-- Opening Marker --

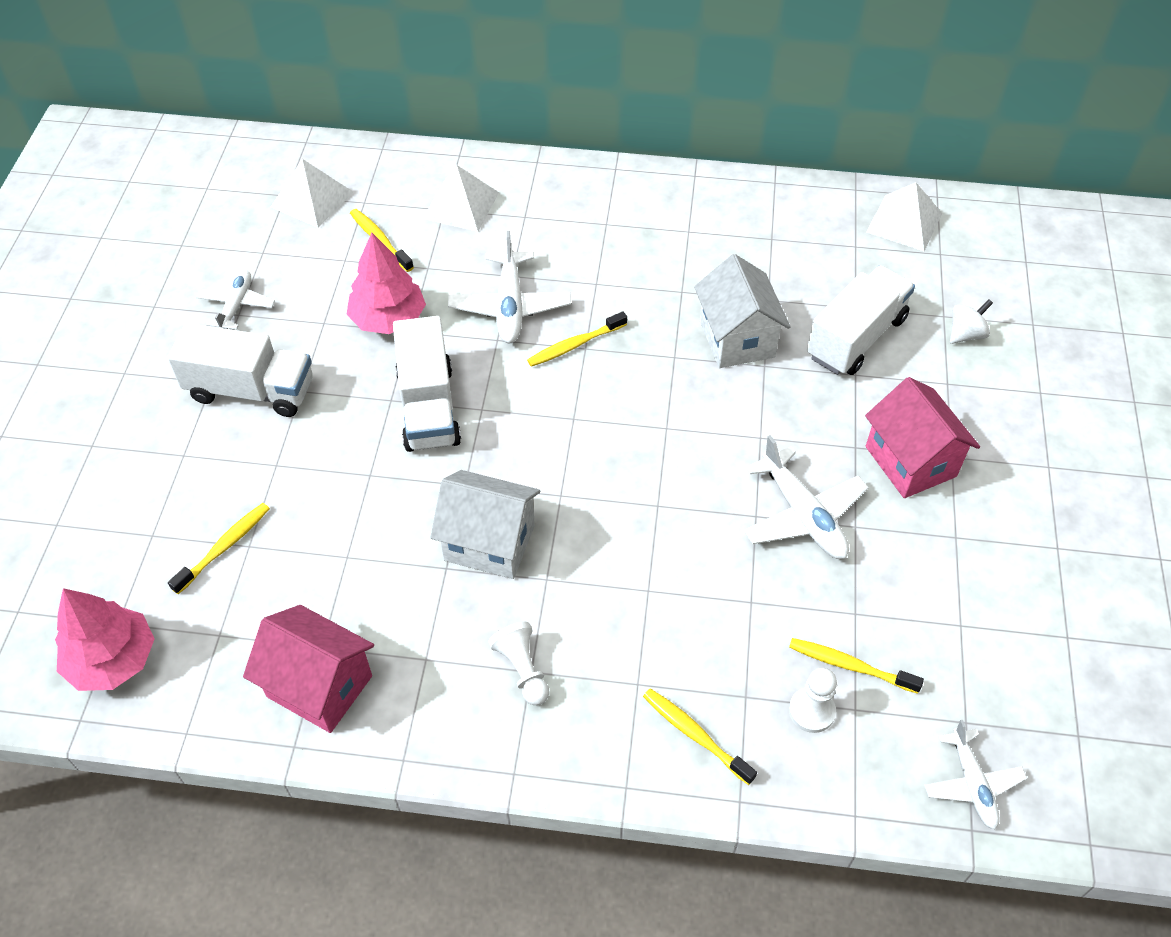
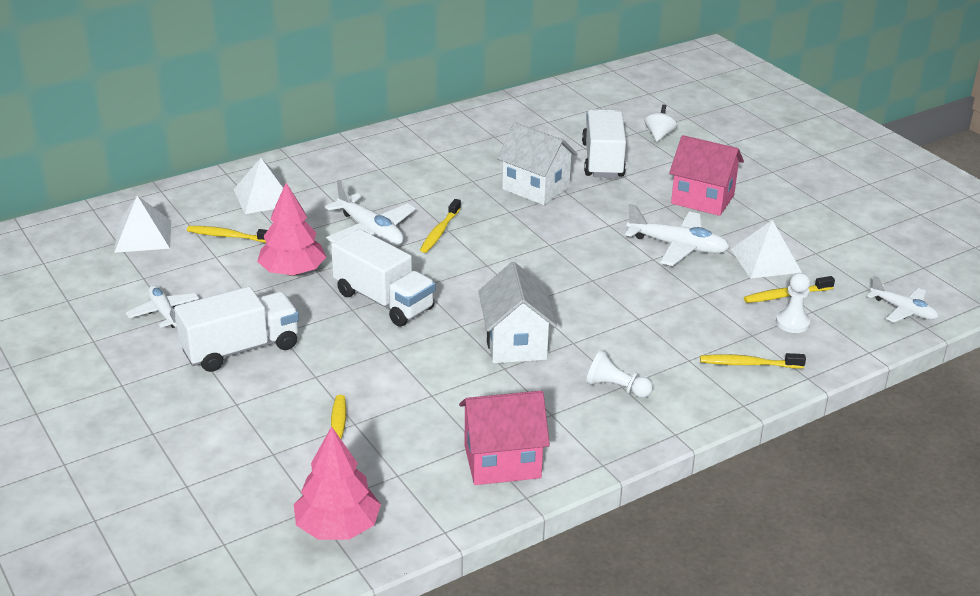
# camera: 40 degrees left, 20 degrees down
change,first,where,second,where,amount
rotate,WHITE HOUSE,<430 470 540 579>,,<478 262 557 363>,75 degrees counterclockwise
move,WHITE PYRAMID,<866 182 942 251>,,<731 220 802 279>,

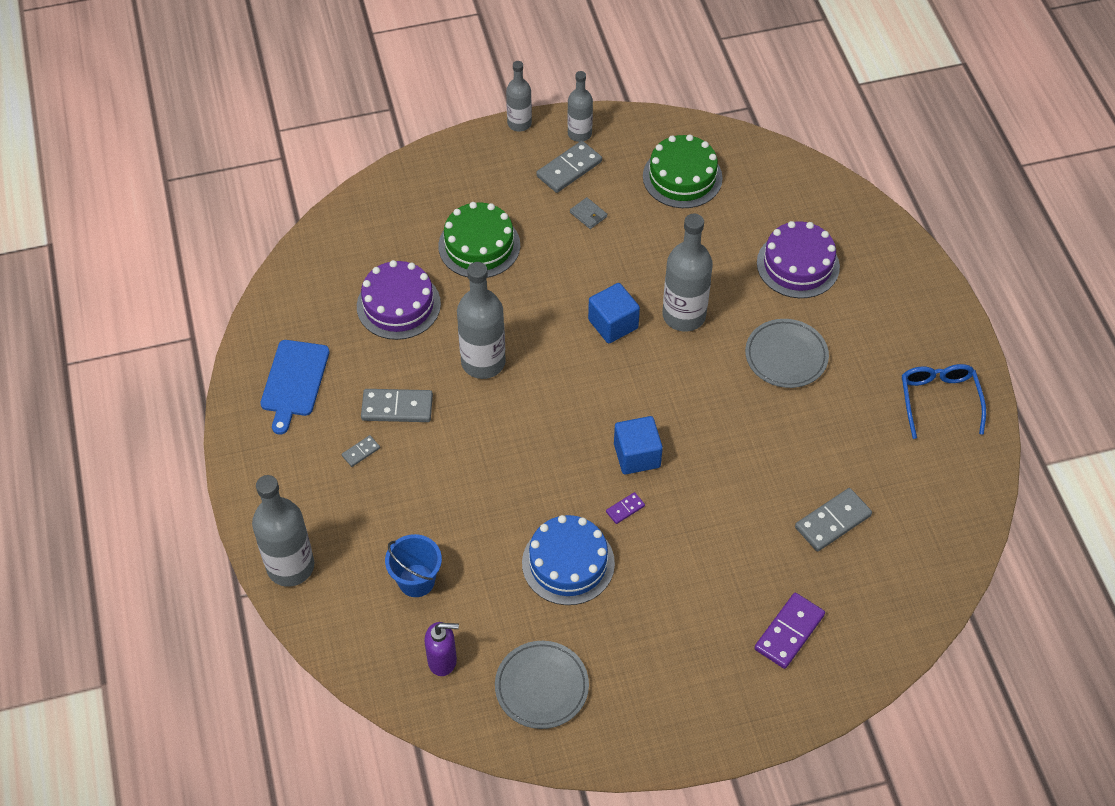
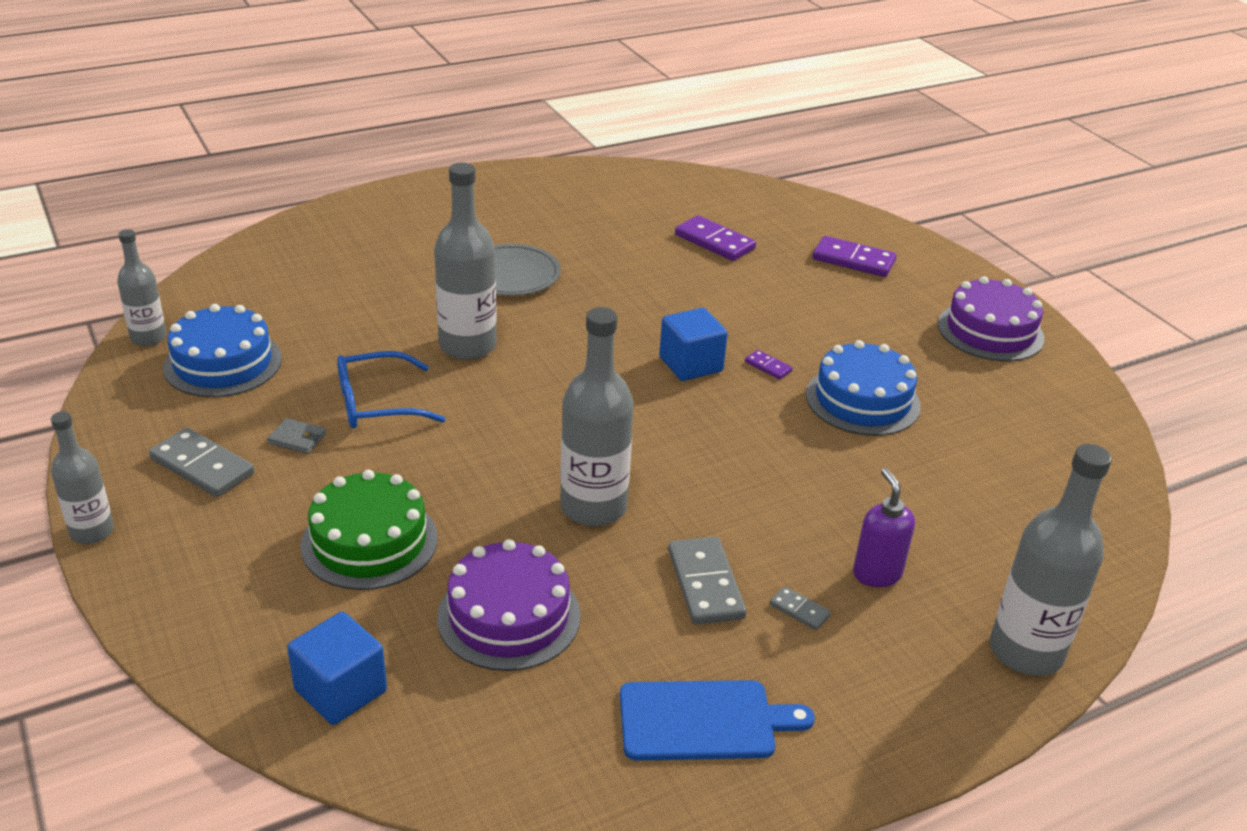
# camera: 105 degrees left, 20 degrees down
change,first,where,second,where,amount
delete,BLUE BUCKET,<385 534 442 597>,,,
move,PURPLE SOAP DISPENSER,<424 622 459 676>,,<853 468 915 587>,
delete,GREY PLATE,<495 641 589 729>,,,
move,GREY BOTTLE,<567 71 593 142>,,<117 229 166 346>,
rotate,GREY WALLET,<570 197 607 229>,,<267 418 326 454>,75 degrees clockwise
move,BLUE CUBE,<588 283 640 344>,,<287 612 387 725>,
recolor,GREEN CAKE,<643 134 723 208>,BLUE CAKE,<163 304 282 397>,
move,PURPLE CAKE,<757 221 840 298>,,<938 276 1045 361>,
recolor,GREY DOMINO,<795 488 872 552>,PURPLE DOMINO,<675 215 756 261>,
move,BLUE GLASSES,<902 364 986 439>,,<337 351 446 428>,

-- Closing Marker --

*TASK OBJECTIVE:* All of the material above needs to be restated exactly, with no pictures.

*RESULT FOR THIS TASK:*
# camera: 40 degrees left, 20 degrees down
change,first,where,second,where,amount
rotate,WHITE HOUSE,<430 470 540 579>,,<478 262 557 363>,75 degrees counterclockwise
move,WHITE PYRAMID,<866 182 942 251>,,<731 220 802 279>,

# camera: 105 degrees left, 20 degrees down
change,first,where,second,where,amount
delete,BLUE BUCKET,<385 534 442 597>,,,
move,PURPLE SOAP DISPENSER,<424 622 459 676>,,<853 468 915 587>,
delete,GREY PLATE,<495 641 589 729>,,,
move,GREY BOTTLE,<567 71 593 142>,,<117 229 166 346>,
rotate,GREY WALLET,<570 197 607 229>,,<267 418 326 454>,75 degrees clockwise
move,BLUE CUBE,<588 283 640 344>,,<287 612 387 725>,
recolor,GREEN CAKE,<643 134 723 208>,BLUE CAKE,<163 304 282 397>,
move,PURPLE CAKE,<757 221 840 298>,,<938 276 1045 361>,
recolor,GREY DOMINO,<795 488 872 552>,PURPLE DOMINO,<675 215 756 261>,
move,BLUE GLASSES,<902 364 986 439>,,<337 351 446 428>,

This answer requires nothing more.